TASK BRIEF
Read the lines below. Copy out any that hold the string "move".
(THE DATA Opens)
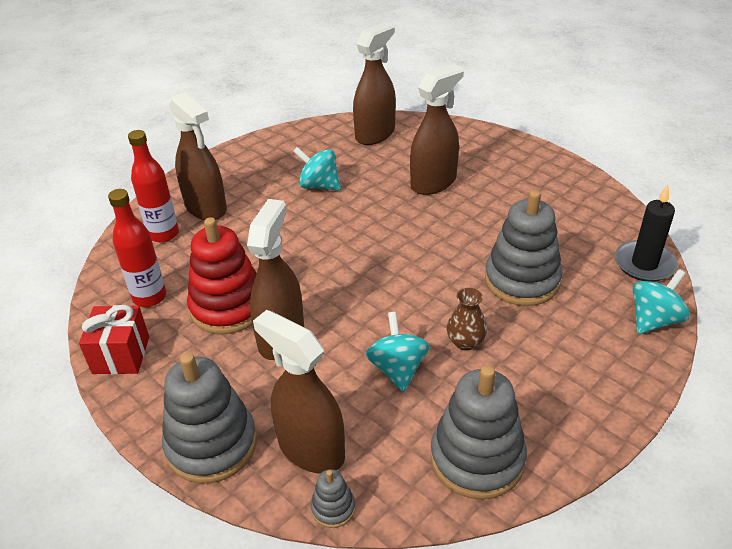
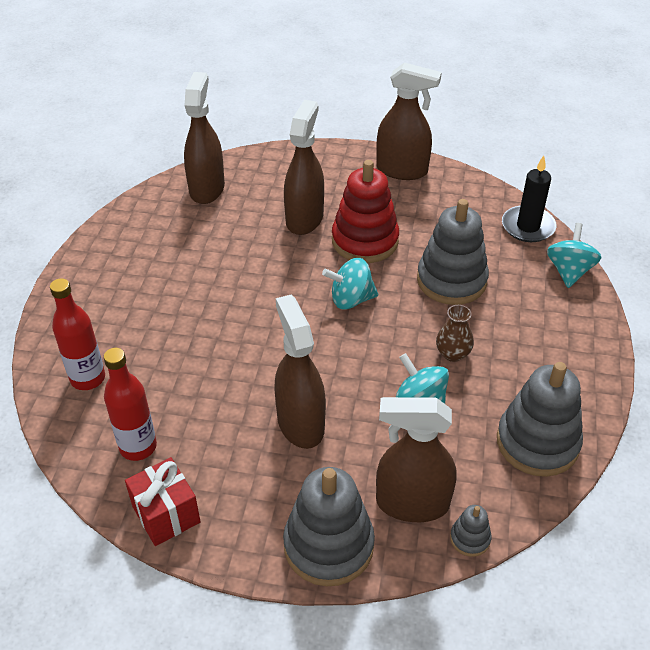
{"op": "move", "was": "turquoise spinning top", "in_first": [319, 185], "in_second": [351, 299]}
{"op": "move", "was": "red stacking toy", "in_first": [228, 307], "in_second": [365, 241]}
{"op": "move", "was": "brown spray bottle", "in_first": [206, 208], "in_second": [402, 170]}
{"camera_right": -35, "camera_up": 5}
(THE DATA Closes)
FINAL ANSWER
{"op": "move", "was": "turquoise spinning top", "in_first": [319, 185], "in_second": [351, 299]}
{"op": "move", "was": "red stacking toy", "in_first": [228, 307], "in_second": [365, 241]}
{"op": "move", "was": "brown spray bottle", "in_first": [206, 208], "in_second": [402, 170]}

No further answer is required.